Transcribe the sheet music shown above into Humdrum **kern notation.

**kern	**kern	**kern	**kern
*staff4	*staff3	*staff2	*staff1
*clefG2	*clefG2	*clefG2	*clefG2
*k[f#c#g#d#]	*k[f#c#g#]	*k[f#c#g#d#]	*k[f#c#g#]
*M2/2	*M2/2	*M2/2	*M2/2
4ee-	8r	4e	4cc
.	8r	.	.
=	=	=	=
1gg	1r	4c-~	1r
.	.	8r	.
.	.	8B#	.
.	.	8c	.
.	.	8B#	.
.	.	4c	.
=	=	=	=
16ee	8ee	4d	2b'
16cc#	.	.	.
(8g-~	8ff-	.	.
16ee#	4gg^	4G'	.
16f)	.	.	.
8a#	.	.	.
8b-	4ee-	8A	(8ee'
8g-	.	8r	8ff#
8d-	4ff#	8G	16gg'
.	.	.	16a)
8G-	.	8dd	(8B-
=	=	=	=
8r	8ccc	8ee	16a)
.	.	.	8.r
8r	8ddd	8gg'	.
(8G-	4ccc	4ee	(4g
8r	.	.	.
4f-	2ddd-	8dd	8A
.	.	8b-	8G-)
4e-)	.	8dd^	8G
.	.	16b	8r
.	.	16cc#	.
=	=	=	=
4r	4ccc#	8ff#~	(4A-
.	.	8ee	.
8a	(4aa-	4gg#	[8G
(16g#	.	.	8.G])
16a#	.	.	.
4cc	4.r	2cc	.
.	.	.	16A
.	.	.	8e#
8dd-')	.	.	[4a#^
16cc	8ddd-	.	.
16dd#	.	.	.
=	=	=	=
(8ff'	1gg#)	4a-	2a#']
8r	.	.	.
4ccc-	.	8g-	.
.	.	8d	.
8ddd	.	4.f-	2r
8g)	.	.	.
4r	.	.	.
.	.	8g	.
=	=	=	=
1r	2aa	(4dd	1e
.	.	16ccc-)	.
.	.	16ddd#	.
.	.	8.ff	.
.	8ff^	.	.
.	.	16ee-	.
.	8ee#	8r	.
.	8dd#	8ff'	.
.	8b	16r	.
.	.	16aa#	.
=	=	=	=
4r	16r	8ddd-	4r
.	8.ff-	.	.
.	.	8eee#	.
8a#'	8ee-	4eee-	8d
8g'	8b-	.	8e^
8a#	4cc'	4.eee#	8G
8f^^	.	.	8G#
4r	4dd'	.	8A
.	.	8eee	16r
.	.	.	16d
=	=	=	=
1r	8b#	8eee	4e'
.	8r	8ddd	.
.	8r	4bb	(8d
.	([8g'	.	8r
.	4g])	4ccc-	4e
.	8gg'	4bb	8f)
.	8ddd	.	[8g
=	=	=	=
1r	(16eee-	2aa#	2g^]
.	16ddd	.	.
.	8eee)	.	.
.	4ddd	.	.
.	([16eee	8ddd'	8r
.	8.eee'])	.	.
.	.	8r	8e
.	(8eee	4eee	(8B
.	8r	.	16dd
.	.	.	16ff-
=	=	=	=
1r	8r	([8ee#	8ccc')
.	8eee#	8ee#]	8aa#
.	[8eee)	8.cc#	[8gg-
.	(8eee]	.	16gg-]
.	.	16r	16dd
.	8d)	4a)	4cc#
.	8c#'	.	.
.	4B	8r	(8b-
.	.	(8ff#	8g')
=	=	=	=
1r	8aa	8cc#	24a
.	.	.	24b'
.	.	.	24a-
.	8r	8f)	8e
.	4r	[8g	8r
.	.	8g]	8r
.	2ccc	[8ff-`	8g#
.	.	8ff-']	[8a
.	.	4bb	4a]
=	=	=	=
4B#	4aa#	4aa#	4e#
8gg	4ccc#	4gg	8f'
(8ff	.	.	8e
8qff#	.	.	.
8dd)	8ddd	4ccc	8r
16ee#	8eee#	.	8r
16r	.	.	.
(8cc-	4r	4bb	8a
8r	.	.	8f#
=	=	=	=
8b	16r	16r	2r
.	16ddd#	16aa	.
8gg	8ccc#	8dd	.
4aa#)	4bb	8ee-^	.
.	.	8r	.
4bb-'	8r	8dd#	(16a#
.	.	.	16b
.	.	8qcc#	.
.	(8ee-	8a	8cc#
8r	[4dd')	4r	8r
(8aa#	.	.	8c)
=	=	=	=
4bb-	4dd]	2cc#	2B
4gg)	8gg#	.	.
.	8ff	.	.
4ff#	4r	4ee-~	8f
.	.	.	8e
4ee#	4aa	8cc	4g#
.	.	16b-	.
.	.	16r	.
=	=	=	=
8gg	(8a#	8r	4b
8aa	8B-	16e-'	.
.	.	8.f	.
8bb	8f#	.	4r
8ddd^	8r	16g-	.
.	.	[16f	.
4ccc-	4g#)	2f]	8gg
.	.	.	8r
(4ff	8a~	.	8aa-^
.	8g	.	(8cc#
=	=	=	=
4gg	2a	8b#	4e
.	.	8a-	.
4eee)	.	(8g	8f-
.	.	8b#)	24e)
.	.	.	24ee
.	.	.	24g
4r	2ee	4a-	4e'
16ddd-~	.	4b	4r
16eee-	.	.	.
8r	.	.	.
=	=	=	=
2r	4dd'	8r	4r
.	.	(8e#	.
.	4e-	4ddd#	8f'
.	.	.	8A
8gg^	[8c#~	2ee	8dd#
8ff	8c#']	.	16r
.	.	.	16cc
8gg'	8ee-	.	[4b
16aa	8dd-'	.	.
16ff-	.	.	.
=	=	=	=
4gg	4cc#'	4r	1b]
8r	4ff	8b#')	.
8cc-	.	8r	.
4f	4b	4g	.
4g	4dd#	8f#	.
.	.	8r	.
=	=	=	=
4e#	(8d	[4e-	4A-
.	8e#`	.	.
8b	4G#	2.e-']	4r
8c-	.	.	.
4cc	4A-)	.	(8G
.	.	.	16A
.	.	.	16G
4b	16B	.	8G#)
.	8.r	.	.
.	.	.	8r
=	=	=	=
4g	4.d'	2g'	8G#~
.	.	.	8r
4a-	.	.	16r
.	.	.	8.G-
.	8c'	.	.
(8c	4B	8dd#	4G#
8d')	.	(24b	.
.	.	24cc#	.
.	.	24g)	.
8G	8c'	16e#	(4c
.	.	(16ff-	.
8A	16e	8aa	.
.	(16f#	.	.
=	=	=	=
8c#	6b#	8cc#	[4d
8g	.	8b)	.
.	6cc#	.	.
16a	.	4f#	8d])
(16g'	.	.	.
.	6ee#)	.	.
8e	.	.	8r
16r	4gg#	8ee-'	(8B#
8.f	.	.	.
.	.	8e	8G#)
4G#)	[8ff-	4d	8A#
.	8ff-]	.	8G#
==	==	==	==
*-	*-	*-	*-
::::
• [To be done]
Report how many lines in the entries contain the string "kern", with case counting, and give only the number.

• [Answer to the task]
2